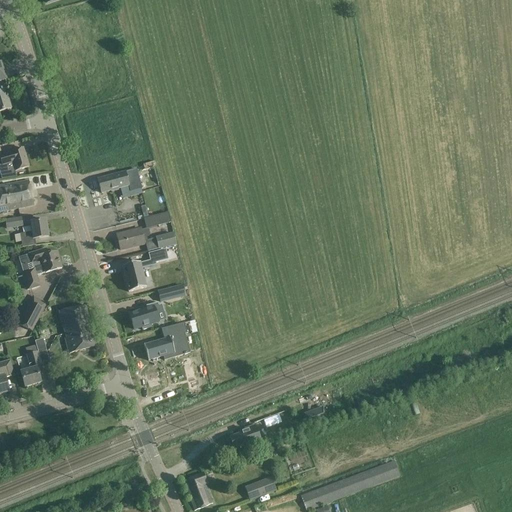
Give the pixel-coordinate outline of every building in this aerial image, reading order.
[(4,92),(2,86),(3,85),(0,85),(0,113),(11,110),(8,100),(5,101),(3,93),(6,92),(5,92),(4,92)] [(0,158),(2,167),(0,167),(0,172),(1,176),(29,168),(24,152),(23,149),(11,152),(11,153),(0,156),(0,158)] [(141,189),(136,170),(98,180),(101,194),(129,186),(130,192),(141,189)] [(0,213),(24,208),(34,206),(29,181),(19,183),(0,186),(0,213)] [(157,225),(159,226),(170,224),(167,213),(155,216),(157,225)] [(23,227),(21,219),(6,222),(7,229),(23,227)] [(31,223),(32,233),(20,234),(22,248),(36,246),(35,240),(48,238),(45,221),(31,223)] [(141,231),(141,230),(116,236),(120,251),(144,245),(148,244),(147,239),(146,238),(148,237),(149,235),(148,231),(146,230),(141,231)] [(175,246),(172,233),(153,238),(157,250),(175,246)] [(29,256),(20,258),(25,272),(22,273),(27,290),(40,287),(36,276),(45,273),(45,274),(62,269),(57,252),(47,255),(46,250),(29,255),(29,256)] [(140,263),(122,267),(122,268),(123,268),(129,291),(129,292),(128,292),(129,293),(146,288),(146,287),(146,288),(146,287),(141,270),(156,266),(156,264),(168,260),(165,250),(148,254),(150,261),(143,263),(140,264),(140,263)] [(182,287),(158,293),(160,303),(184,297),(182,287)] [(47,304),(33,297),(18,325),(32,332),(47,304)] [(147,310),(129,315),(134,330),(141,328),(142,331),(152,328),(151,325),(154,324),(158,323),(156,315),(164,312),(162,305),(159,305),(158,303),(146,306),(147,310)] [(66,335),(91,328),(84,307),(60,312),(66,335)] [(164,340),(144,346),(148,361),(160,358),(163,357),(164,361),(176,358),(173,348),(187,343),(185,335),(187,334),(184,324),(161,330),(164,340)] [(96,347),(91,328),(66,335),(67,340),(66,340),(70,354),(96,347)] [(35,342),(38,353),(46,351),(43,340),(35,342)] [(40,383),(36,370),(43,368),(38,353),(37,353),(35,346),(25,349),(27,357),(26,357),(30,371),(21,374),(25,388),(40,383)] [(46,351),(38,353),(43,368),(50,366),(46,351)] [(0,395),(9,393),(5,379),(14,377),(14,376),(14,375),(12,369),(12,367),(10,361),(0,364),(0,395)] [(19,367),(12,369),(14,375),(21,373),(19,367)] [(145,375),(150,392),(161,389),(156,372),(145,375)] [(327,421),(323,408),(304,415),(309,428),(327,421)] [(261,443),(255,426),(247,429),(248,432),(229,438),(230,440),(228,441),(231,449),(233,448),(234,450),(252,444),(253,446),(261,443)] [(400,477),(394,461),(301,496),(307,511),(400,477)] [(214,505),(203,475),(183,481),(194,511),(214,505)] [(276,492),(271,478),(244,488),(249,502),(276,492)]
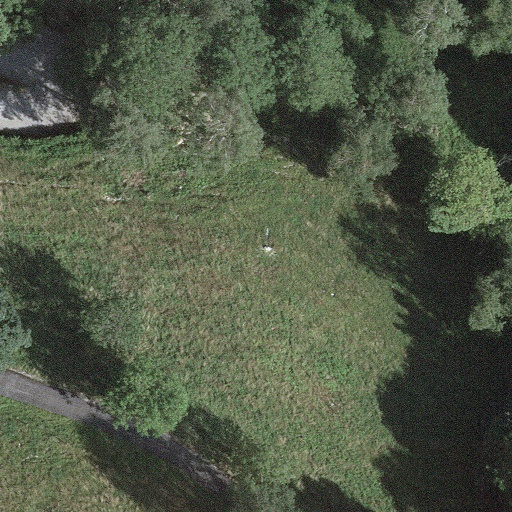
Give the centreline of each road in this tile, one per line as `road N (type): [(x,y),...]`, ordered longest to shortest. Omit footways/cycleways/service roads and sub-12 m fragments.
road 1 (track): [(0,387),(95,417),(166,451),(247,511)]
road 2 (track): [(0,48),(32,55),(48,88),(41,104),(0,110)]
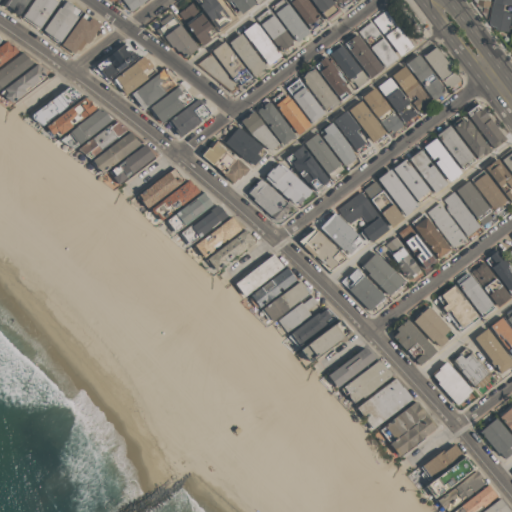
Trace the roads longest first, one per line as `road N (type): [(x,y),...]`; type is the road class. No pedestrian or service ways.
road 1 (residential): [(175,151),(369,331),(511,494)]
road 2 (residential): [(278,239),(484,83)]
road 3 (residential): [(175,151),(377,0)]
road 4 (residential): [(175,151),(0,19)]
road 5 (residential): [(236,110),(89,0)]
road 6 (residential): [(369,331),(511,221)]
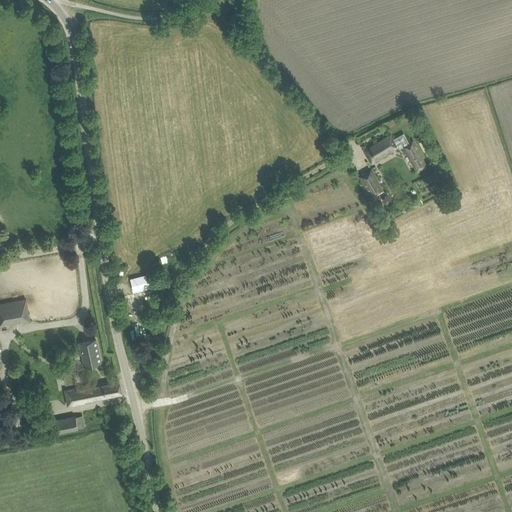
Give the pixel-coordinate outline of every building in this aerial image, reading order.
[(229,17),(232,23),(244,17),(240,10),(229,17)] [(398,148),(396,144),(401,142),(416,171),(425,166),(412,141),(408,143),(403,135),(393,140),(390,135),(364,151),(371,163),(398,148)] [(431,164),(435,171),(441,168),(437,161),(431,164)] [(384,191),(371,168),(358,176),(371,199),(384,191)] [(21,322),(29,321),(25,300),(0,304),(0,326),(6,325),(6,322),(21,319),(21,322)] [(78,344),(84,366),(100,362),(95,340),(78,344)] [(58,373),(59,383),(71,383),(70,372),(58,373)] [(63,391),(66,405),(121,394),(119,380),(63,391)] [(52,420),(54,433),(77,428),(75,416),(52,420)]
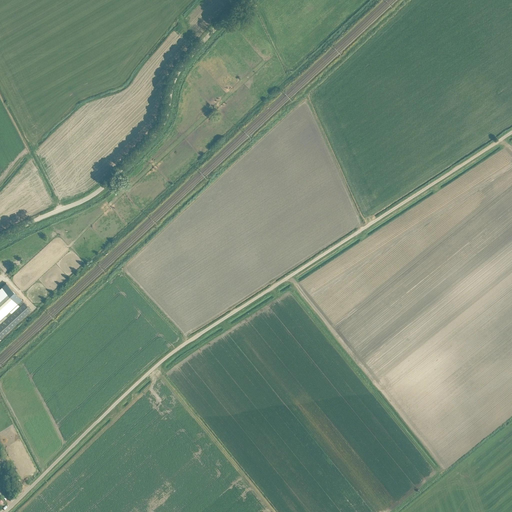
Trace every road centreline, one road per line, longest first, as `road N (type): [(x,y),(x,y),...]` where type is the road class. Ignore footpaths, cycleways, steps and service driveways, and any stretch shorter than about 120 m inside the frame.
road 1 (unclassified): [(3,511),(171,353),(511,131)]
road 2 (unclassified): [(0,238),(82,201),(119,172),(159,130),(182,66),(244,0)]
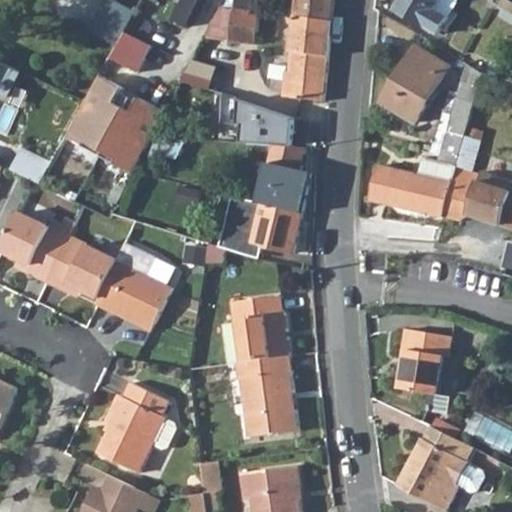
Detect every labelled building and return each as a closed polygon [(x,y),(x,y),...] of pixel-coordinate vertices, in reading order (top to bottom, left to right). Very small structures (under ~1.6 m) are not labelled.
[(138,13),(114,0),(110,0),(93,33),(119,47),(138,13)] [(299,0),(298,19),(333,23),(335,0),(299,0)] [(435,10),(441,0),(402,0),(397,10),(438,35),(448,18),(435,10)] [(441,0),(435,10),(448,18),(459,2),(456,0),(441,0)] [(214,25),(227,32),(235,10),(222,8),(214,25)] [(231,45),(258,50),(262,17),(236,13),(231,45)] [(298,19),(292,74),(288,74),(285,99),(325,102),(333,23),(298,19)] [(383,104),(416,123),(450,66),(418,46),(383,104)] [(195,56),(187,79),(213,88),(221,65),(195,56)] [(21,72),(0,61),(0,92),(9,97),(21,72)] [(450,126),(457,128),(456,134),(465,138),(468,128),(475,103),(484,73),(468,64),(460,94),(450,126)] [(475,103),(488,107),(496,77),(484,73),(475,103)] [(126,90),(102,77),(68,138),(85,148),(87,143),(120,161),(117,166),(135,175),(168,113),(143,101),(136,114),(118,104),(126,90)] [(441,124),(450,126),(460,94),(450,91),(441,124)] [(297,120),(224,96),(223,125),(245,127),(244,145),(274,147),(285,147),(287,134),(296,134),(297,120)] [(433,153),(441,156),(450,126),(441,124),(433,153)] [(435,179),(453,184),(458,166),(465,138),(456,134),(457,128),(450,126),(441,156),(435,179)] [(458,166),(473,171),(484,133),(468,128),(465,138),(458,166)] [(159,139),(158,150),(174,151),(174,140),(159,139)] [(260,204),(303,215),(312,174),(299,170),(304,149),(285,147),(274,147),(260,204)] [(12,171),(42,186),(53,166),(22,150),(12,171)] [(371,201),(444,218),(453,184),(435,179),(400,171),(380,166),(371,201)] [(444,218),(457,221),(470,216),(511,227),(511,179),(484,171),(483,174),(473,171),(458,166),(453,184),(444,218)] [(147,188),(162,192),(165,183),(150,179),(147,188)] [(250,252),(260,254),(262,246),(293,254),(303,215),(260,204),(232,197),(223,231),(220,242),(250,252)] [(72,238),(22,213),(3,251),(33,266),(30,273),(50,283),(72,238)] [(50,283),(70,293),(73,285),(103,301),(121,263),(72,238),(50,283)] [(100,307),(115,314),(125,319),(156,334),(177,290),(151,277),(160,260),(130,244),(121,263),(103,301),(100,307)] [(236,321),(239,321),(244,363),(294,357),(291,338),(287,338),(286,332),(290,332),(288,312),(284,313),(282,296),(234,304),(236,321)] [(223,323),(228,365),(241,364),(244,363),(239,321),(236,321),(223,323)] [(405,366),(401,390),(441,397),(447,358),(451,359),(454,339),(411,330),(408,351),(411,352),(408,366),(405,366)] [(241,364),(242,381),(245,381),(252,437),(302,430),(299,411),(294,411),(292,395),(297,395),(294,375),(296,373),(294,357),(244,363),(241,364)] [(447,373),(445,395),(460,396),(462,375),(447,373)] [(100,453),(141,474),(156,443),(168,417),(169,416),(165,415),(172,400),(134,382),(127,397),(123,394),(109,422),(115,425),(100,453)] [(0,435),(22,393),(1,383),(0,384),(0,435)] [(178,422),(168,417),(156,443),(166,448),(171,446),(180,428),(178,422)] [(426,441),(471,464),(477,453),(432,430),(426,441)] [(400,487),(446,511),(448,511),(461,488),(476,495),(482,493),(489,480),(488,474),(473,466),(473,465),(471,464),(426,441),(424,440),(400,487)] [(205,463),(210,494),(210,496),(227,493),(223,462),(205,463)] [(249,474),(252,501),(260,500),(261,511),(305,511),(302,488),(305,488),(303,468),(249,474)] [(115,476),(106,493),(97,488),(83,511),(139,511),(143,505),(154,511),(156,511),(162,500),(115,476)] [(196,496),(198,511),(212,511),(210,496),(210,494),(196,496)]
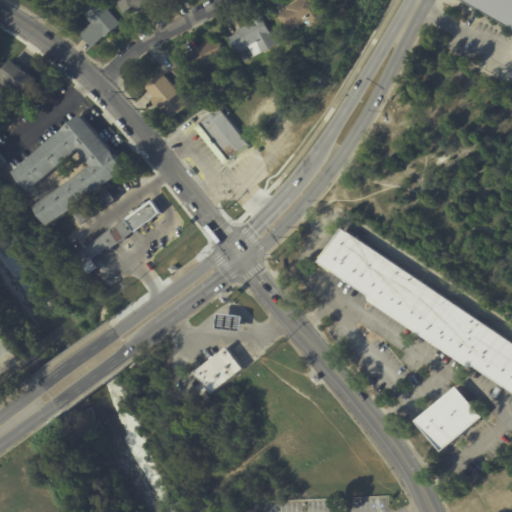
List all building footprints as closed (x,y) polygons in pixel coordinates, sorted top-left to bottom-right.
[(109,39),(108,40),(107,39),(97,49),(84,35),(95,25),(84,13),(98,0),(123,25),(109,39)] [(159,0),(160,2),(141,11),(142,13),(129,19),(119,0),(159,0)] [(318,0),(331,20),(319,27),(315,20),(293,33),(284,17),(293,11),(291,8),(305,0),(318,0)] [(511,0),(462,0),(511,26),(511,0)] [(236,38),(246,33),(244,31),(257,23),(256,22),(266,16),(282,45),(267,54),(266,53),(248,63),(235,39),(236,38)] [(192,54),(219,39),(235,67),(223,74),(216,63),(201,71),(192,54)] [(185,64),(178,68),(173,61),(181,57),(185,64)] [(25,66),(44,81),(28,101),(3,82),(19,61),(25,66)] [(175,84),(182,92),(181,93),(193,107),(178,119),(170,110),(167,112),(157,100),(159,98),(151,89),(167,76),(174,84),(174,83),(175,84)] [(250,143),(252,145),(228,165),(197,128),(221,108),(250,143)] [(126,166),(127,168),(55,228),(40,210),(93,165),(81,151),(33,191),(17,171),(84,115),(126,166)] [(115,191),(122,202),(88,226),(81,216),(115,191)] [(88,268),(81,258),(156,201),(165,213),(116,250),(114,248),(88,268)] [(321,261),(343,228),(511,341),(511,389),(476,365),(473,368),(370,299),(372,295),(321,261)] [(178,268),(176,270),(173,273),(169,268),(174,264),(178,268)] [(282,282),(281,282),(277,277),(281,273),(285,278),(282,282)] [(232,293),(225,298),(223,295),(229,290),(232,293)] [(249,319),(247,333),(224,330),(226,316),(249,319)] [(247,368),(249,370),(218,396),(200,375),(231,349),(247,368)] [(445,451),(418,420),(459,385),(486,416),(445,451)]
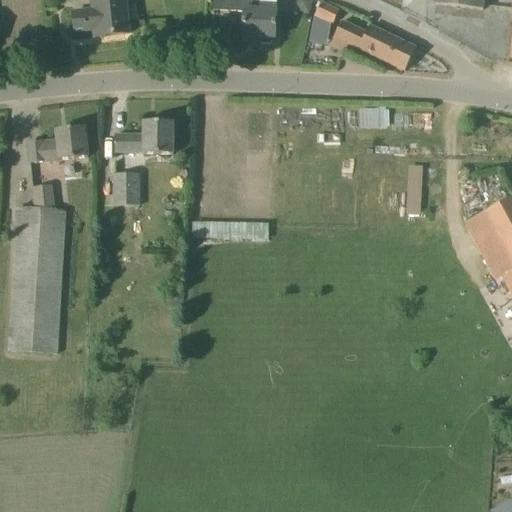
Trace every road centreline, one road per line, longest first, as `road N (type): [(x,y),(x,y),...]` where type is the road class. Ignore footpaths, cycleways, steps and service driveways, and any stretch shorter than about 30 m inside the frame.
road 1 (tertiary): [(479,94),(330,80),(58,88)]
road 2 (residential): [(345,0),(449,52),(479,94)]
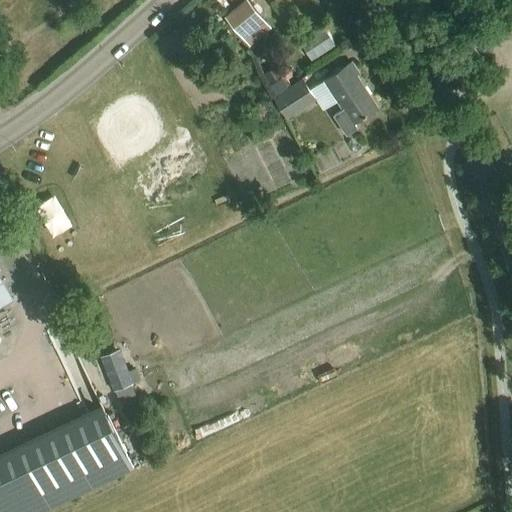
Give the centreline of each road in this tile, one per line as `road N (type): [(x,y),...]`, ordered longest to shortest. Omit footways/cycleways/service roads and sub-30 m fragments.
road 1 (tertiary): [(511,246),(484,172),(378,0)]
road 2 (tertiary): [(0,138),(170,0)]
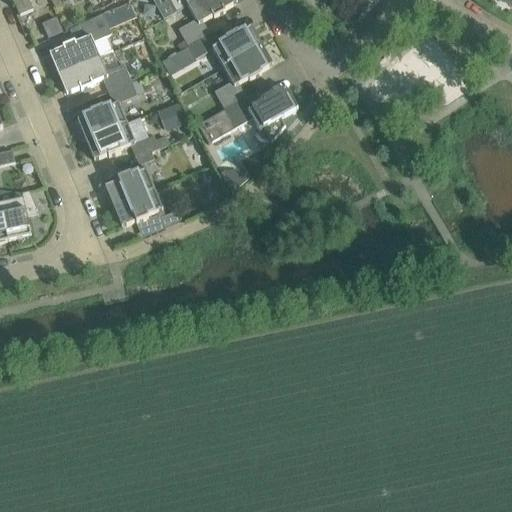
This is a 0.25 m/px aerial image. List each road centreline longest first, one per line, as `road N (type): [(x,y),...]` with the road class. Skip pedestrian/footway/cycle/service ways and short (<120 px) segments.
road 1 (residential): [(0,276),(82,254),(0,21)]
road 2 (residential): [(269,0),(298,52),(326,68),(345,65),(413,0)]
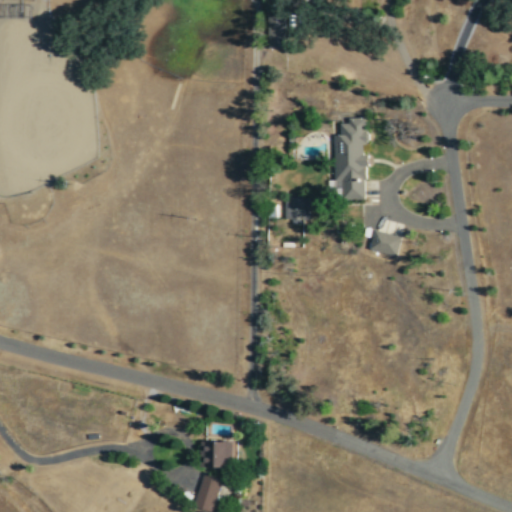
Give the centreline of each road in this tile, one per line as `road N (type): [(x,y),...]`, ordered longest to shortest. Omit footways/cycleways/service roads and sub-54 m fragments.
road 1 (residential): [(0,341),(249,405),(511,509)]
road 2 (residential): [(433,474),(463,396),(472,340),(442,106)]
road 3 (residential): [(442,106),(293,93)]
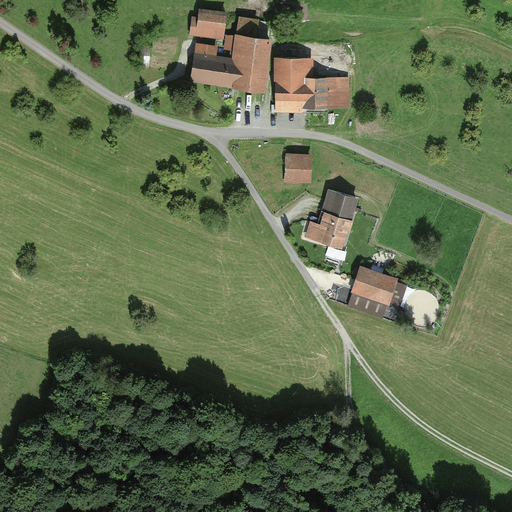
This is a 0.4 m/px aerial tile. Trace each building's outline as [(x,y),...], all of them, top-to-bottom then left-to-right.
[(236,48),(201,43),(196,82),(267,92),(274,39),(264,38),(267,18),(248,15),(245,35),(238,34),(236,48)] [(232,20),(194,18),(193,35),(231,36),(232,20)] [(314,58),(285,58),(284,109),(348,110),(348,79),(313,78),(314,58)] [(320,157),(288,157),(288,180),(320,180),(320,157)] [(308,236),(353,249),(367,200),(338,191),(328,225),(313,220),(308,236)] [(411,283),(366,266),(358,287),(403,304),(411,283)] [(385,319),(398,322),(402,304),(389,301),(385,319)]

* * * * * * *

What needs to be done:
Can you repeat the lines word for word, starting with the line containing "30 m inside the frame." and going on through the line containing "road 2 (residential): [(345,0),(449,52),(479,94)]"?

Answer below:
Trace every road centreline, one road per line, longest first, as `road N (type): [(x,y),(x,y),...]` where type is the road class. Ignore footpaths, cycleways, steps and service driveways, and any stretch shorter than about 30 m inside the frame.
road 1 (tertiary): [(479,94),(330,80),(58,88)]
road 2 (residential): [(345,0),(449,52),(479,94)]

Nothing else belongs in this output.